• EXERCISE: For the listing below, give the number of lines that include "teapot" and add nothing to it.

• DATASET SECTION:
--- START ---
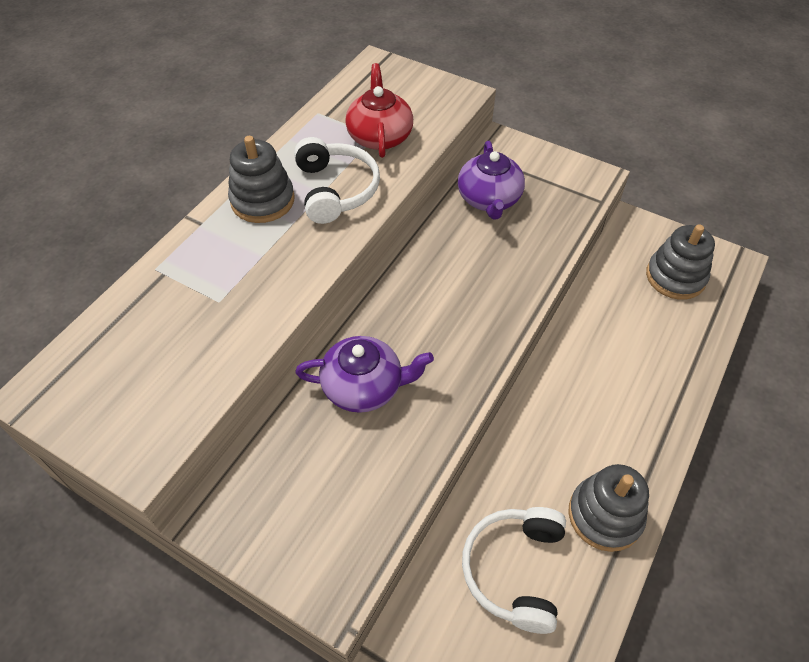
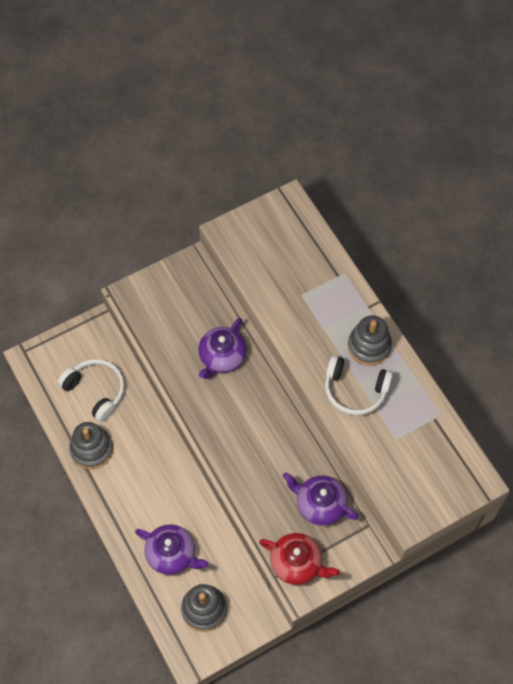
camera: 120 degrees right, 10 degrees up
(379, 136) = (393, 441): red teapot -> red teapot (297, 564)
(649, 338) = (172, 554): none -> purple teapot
--- END ---
• OUTPUT FOR THIS EXERCISE: 2